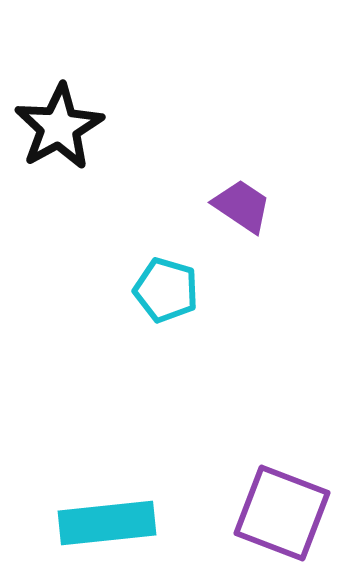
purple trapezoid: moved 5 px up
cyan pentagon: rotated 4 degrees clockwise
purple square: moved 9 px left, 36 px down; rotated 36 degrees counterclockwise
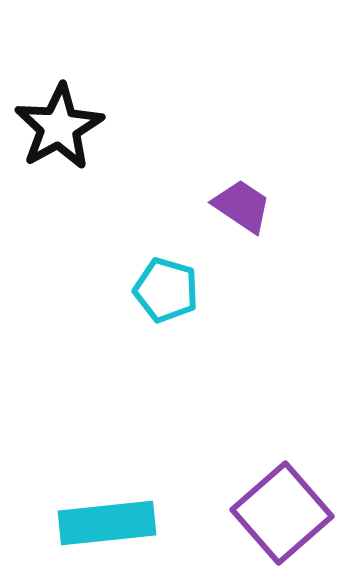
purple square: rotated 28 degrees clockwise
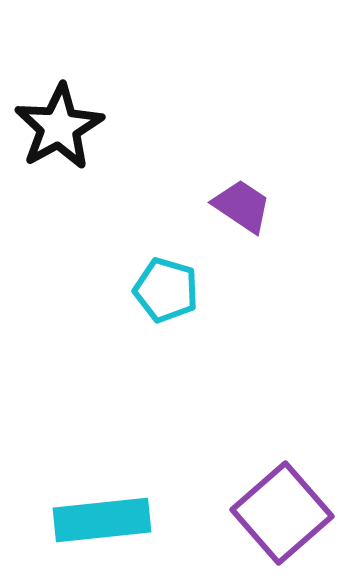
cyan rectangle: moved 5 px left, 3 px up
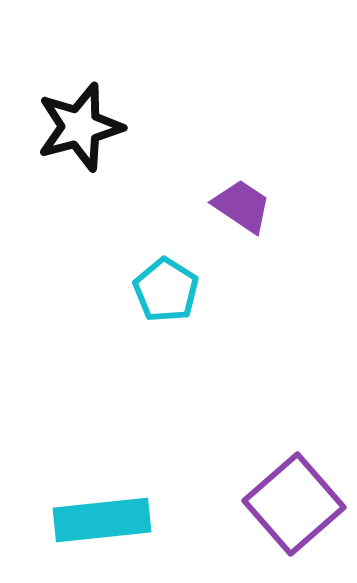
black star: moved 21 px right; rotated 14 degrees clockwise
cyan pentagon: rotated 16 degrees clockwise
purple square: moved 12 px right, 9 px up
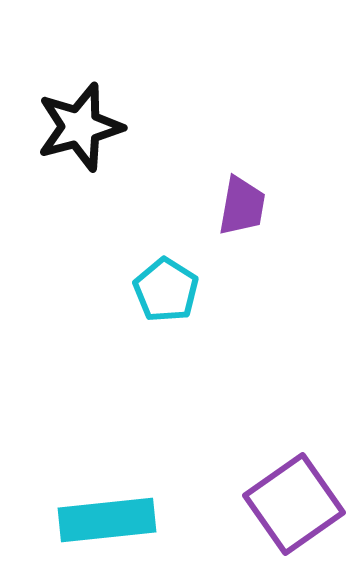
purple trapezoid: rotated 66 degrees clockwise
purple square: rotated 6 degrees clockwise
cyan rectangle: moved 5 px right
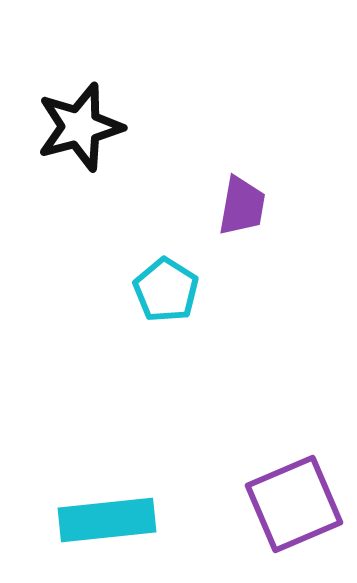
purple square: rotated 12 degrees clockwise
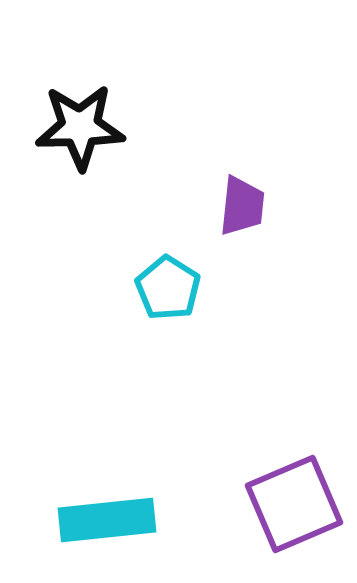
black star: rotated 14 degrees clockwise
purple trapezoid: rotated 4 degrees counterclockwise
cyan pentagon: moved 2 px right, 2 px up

※ ※ ※

### PROBLEM DESCRIPTION
Format every line of the items above as a Markdown table with the columns Row and Item line, numbering each row and skipping blank lines. Leave out the picture lines.

### WRITTEN SOLUTION
| Row | Item line |
|---|---|
| 1 | purple trapezoid: moved 5 px up |
| 2 | cyan pentagon: rotated 4 degrees clockwise |
| 3 | purple square: moved 9 px left, 36 px down; rotated 36 degrees counterclockwise |
| 4 | purple square: rotated 28 degrees clockwise |
| 5 | cyan rectangle: moved 5 px left, 3 px up |
| 6 | black star: moved 21 px right; rotated 14 degrees clockwise |
| 7 | cyan pentagon: rotated 16 degrees clockwise |
| 8 | purple square: moved 12 px right, 9 px up |
| 9 | purple trapezoid: rotated 66 degrees clockwise |
| 10 | purple square: rotated 6 degrees clockwise |
| 11 | cyan rectangle: moved 5 px right |
| 12 | purple square: rotated 12 degrees clockwise |
| 13 | black star: rotated 14 degrees clockwise |
| 14 | purple trapezoid: rotated 4 degrees counterclockwise |
| 15 | cyan pentagon: moved 2 px right, 2 px up |